═══ Source data ═══

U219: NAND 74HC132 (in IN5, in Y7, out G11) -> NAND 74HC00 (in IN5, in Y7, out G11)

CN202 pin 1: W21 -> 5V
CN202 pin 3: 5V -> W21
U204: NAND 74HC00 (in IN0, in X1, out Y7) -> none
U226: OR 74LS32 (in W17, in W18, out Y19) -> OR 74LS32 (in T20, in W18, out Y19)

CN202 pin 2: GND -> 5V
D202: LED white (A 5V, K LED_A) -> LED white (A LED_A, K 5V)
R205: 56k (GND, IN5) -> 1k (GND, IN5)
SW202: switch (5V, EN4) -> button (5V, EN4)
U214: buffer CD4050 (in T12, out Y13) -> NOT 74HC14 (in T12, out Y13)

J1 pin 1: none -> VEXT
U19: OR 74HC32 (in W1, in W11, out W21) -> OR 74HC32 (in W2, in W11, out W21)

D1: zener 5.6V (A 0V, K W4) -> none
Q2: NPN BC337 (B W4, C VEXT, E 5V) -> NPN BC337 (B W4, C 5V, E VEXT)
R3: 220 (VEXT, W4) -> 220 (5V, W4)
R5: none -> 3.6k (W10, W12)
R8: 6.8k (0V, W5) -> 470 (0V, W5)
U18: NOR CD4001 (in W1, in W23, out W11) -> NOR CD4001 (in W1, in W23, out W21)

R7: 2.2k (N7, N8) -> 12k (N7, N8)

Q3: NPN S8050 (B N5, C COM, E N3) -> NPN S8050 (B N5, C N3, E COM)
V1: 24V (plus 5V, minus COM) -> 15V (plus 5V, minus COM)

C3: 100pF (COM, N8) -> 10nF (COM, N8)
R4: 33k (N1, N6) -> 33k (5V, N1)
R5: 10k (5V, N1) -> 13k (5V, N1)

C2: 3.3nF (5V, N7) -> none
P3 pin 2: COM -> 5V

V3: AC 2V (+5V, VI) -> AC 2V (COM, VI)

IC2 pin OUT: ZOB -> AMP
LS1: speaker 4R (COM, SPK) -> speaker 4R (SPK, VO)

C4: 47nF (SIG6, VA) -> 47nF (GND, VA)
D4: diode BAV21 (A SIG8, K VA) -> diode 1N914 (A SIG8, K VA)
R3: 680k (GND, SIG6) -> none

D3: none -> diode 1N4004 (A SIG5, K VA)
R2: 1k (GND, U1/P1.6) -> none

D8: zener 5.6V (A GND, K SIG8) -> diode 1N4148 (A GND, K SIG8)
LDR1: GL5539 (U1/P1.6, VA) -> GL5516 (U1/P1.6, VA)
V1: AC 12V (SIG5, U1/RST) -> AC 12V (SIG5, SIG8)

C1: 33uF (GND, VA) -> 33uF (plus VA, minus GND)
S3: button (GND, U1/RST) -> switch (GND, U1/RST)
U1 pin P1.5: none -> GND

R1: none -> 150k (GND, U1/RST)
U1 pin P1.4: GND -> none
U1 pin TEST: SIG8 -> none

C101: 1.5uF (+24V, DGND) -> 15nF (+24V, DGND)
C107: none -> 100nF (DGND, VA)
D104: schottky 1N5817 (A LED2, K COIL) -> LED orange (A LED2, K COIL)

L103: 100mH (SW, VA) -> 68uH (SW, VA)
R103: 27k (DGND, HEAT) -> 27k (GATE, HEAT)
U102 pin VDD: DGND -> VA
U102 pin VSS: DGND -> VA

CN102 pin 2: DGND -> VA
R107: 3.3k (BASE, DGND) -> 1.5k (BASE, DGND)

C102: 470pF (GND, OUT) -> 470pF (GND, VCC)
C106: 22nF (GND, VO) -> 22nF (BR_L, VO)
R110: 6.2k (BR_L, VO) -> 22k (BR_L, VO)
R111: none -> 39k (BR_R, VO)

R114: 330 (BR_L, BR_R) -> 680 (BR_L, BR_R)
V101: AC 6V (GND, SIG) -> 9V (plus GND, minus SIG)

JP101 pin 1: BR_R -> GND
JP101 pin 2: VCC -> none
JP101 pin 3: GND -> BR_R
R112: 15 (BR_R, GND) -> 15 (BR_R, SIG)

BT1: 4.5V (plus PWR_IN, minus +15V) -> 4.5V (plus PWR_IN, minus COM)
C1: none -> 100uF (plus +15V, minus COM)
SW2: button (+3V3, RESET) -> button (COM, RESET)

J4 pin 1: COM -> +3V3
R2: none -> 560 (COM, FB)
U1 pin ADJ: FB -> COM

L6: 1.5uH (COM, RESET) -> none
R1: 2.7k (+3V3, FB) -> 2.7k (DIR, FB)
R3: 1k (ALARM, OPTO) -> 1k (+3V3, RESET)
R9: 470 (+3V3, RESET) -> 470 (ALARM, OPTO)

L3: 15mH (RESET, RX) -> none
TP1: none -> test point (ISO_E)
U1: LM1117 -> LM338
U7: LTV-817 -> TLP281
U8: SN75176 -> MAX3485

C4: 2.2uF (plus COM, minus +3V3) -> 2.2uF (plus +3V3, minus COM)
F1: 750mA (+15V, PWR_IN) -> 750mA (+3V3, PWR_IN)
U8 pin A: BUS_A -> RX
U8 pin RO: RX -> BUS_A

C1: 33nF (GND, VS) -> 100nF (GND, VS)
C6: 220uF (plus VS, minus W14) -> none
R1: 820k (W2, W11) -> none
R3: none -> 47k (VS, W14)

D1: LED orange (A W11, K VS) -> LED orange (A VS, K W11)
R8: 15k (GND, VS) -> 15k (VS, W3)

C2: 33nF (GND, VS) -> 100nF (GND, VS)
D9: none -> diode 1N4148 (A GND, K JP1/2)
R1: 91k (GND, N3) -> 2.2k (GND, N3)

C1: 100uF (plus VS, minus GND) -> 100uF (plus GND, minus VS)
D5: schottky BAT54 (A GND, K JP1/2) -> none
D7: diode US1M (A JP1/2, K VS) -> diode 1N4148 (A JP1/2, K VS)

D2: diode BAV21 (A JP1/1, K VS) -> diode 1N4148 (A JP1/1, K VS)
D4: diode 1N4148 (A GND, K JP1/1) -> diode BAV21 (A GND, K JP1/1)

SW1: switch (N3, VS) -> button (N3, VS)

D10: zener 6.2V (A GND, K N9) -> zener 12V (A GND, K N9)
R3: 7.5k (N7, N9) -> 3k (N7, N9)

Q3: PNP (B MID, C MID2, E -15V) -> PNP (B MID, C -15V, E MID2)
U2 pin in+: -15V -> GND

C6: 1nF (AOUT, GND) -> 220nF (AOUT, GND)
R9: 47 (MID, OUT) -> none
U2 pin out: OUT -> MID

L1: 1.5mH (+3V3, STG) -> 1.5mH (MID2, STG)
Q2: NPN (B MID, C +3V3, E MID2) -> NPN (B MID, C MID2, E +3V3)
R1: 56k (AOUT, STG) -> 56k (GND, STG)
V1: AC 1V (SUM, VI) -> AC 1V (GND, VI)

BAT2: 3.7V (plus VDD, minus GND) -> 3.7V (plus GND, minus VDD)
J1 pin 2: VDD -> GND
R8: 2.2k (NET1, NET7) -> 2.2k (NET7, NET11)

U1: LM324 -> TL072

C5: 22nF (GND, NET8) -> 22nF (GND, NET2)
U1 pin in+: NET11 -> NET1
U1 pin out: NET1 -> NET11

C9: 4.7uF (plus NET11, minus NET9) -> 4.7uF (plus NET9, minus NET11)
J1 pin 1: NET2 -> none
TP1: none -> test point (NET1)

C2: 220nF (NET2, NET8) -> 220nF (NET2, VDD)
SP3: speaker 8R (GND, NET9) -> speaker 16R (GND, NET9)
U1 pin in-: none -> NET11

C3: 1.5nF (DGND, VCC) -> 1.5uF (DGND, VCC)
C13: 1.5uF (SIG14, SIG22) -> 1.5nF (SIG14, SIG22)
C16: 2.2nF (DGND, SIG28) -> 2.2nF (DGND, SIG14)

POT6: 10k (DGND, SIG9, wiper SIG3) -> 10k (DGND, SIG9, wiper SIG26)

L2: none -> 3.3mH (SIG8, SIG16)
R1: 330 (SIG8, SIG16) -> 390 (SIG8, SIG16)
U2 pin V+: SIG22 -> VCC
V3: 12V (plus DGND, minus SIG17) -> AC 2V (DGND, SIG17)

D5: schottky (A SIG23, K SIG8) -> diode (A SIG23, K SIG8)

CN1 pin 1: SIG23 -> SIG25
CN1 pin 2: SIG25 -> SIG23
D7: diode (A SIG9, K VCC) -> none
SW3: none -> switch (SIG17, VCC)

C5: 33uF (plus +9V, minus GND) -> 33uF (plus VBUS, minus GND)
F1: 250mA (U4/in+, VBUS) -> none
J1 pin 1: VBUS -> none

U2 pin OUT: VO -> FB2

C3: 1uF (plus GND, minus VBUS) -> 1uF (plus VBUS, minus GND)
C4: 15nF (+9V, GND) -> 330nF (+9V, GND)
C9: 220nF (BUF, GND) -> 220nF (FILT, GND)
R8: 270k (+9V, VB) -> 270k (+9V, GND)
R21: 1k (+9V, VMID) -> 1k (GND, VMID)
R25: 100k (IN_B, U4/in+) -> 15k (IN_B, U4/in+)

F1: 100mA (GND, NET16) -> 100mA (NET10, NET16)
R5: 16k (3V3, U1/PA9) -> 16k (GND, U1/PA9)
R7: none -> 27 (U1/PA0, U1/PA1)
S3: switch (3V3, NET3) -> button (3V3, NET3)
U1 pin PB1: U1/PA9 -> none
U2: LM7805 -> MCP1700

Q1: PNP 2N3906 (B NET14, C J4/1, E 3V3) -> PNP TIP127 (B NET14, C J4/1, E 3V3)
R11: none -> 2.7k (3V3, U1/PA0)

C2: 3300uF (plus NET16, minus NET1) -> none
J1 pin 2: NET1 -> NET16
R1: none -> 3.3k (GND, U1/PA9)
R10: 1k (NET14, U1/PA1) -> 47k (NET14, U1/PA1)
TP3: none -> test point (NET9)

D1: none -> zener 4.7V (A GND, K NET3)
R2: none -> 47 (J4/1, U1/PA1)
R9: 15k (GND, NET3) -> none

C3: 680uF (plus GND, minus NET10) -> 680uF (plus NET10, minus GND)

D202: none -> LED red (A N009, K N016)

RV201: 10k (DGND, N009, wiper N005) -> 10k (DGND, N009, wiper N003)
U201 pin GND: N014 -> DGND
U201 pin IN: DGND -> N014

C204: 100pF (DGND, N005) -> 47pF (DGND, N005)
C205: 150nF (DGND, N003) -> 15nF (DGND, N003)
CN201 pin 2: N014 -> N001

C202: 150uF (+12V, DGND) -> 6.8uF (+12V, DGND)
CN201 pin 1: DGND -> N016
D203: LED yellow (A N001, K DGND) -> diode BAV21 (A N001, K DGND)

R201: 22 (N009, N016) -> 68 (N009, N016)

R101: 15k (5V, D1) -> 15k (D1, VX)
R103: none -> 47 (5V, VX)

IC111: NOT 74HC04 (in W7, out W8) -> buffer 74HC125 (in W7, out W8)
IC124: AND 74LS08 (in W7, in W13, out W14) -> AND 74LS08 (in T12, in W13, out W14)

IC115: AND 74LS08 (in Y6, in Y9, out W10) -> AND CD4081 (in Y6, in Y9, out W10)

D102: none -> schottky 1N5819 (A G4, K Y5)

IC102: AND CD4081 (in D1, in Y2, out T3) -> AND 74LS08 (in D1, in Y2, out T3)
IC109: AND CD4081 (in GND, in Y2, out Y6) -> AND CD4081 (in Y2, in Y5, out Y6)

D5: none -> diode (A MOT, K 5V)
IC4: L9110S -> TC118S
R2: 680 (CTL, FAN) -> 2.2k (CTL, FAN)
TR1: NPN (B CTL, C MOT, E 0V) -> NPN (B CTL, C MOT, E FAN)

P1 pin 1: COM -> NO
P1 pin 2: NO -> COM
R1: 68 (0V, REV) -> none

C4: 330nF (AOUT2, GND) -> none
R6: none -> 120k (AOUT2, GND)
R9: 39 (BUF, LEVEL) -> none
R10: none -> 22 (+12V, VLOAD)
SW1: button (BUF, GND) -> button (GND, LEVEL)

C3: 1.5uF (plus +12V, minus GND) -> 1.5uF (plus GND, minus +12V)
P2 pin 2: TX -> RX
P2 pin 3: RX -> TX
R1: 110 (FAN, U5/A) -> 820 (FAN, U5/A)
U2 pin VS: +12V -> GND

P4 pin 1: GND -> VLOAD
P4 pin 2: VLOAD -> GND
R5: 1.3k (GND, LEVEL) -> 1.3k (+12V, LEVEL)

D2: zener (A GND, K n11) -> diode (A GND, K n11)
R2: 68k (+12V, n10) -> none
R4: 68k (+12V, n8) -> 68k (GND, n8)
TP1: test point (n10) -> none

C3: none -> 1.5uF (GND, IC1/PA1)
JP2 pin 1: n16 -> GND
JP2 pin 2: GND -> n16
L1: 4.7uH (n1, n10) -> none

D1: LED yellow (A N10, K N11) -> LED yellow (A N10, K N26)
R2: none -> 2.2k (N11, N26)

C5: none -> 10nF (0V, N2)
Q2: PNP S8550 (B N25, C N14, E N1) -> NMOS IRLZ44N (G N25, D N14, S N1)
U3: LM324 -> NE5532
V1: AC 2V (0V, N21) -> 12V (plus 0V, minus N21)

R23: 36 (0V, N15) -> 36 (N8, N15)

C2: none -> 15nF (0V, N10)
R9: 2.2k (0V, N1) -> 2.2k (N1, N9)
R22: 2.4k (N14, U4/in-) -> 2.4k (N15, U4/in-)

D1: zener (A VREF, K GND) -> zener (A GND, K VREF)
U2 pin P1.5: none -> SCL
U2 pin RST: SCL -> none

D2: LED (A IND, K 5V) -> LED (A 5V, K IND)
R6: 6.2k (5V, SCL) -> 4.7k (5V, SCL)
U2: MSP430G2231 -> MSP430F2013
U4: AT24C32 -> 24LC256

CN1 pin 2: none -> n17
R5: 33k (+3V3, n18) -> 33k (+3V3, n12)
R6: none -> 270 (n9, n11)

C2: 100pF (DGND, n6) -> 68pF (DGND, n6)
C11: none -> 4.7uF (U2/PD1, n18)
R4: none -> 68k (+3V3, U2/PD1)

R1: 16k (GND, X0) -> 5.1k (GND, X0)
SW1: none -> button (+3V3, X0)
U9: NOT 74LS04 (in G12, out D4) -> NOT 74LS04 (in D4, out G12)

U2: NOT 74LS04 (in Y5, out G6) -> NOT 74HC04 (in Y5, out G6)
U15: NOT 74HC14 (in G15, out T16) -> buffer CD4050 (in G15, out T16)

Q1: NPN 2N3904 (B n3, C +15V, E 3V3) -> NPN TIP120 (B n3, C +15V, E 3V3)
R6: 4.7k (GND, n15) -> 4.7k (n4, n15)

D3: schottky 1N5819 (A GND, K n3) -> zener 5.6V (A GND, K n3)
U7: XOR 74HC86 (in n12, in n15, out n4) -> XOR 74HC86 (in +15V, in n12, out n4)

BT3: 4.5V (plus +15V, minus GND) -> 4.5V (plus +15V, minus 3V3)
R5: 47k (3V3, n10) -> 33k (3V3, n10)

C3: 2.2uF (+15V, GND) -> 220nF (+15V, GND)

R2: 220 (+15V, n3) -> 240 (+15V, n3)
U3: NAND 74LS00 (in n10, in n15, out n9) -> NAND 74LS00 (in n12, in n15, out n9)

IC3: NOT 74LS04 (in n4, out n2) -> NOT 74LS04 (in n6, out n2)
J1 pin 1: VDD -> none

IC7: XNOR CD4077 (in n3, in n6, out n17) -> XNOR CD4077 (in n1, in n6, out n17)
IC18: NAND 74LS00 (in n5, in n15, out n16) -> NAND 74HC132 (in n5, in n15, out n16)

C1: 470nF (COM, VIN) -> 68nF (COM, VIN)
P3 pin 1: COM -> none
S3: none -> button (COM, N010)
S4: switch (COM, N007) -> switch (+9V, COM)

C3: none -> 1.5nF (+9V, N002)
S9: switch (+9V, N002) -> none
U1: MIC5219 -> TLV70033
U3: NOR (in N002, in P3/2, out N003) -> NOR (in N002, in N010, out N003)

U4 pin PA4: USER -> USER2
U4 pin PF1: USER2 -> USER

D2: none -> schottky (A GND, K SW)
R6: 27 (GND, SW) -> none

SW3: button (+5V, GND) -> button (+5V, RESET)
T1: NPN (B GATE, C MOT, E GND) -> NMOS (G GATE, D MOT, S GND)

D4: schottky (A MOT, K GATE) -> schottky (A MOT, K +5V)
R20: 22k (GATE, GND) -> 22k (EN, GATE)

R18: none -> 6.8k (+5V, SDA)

═══

**Task directions**
Whenever the string "schottky" shows up in a line of the records, copy that line.

**Task answer**
D104: schottky 1N5817 (A LED2, K COIL) -> LED orange (A LED2, K COIL)
D5: schottky BAT54 (A GND, K JP1/2) -> none
D5: schottky (A SIG23, K SIG8) -> diode (A SIG23, K SIG8)
D102: none -> schottky 1N5819 (A G4, K Y5)
D3: schottky 1N5819 (A GND, K n3) -> zener 5.6V (A GND, K n3)
D2: none -> schottky (A GND, K SW)
D4: schottky (A MOT, K GATE) -> schottky (A MOT, K +5V)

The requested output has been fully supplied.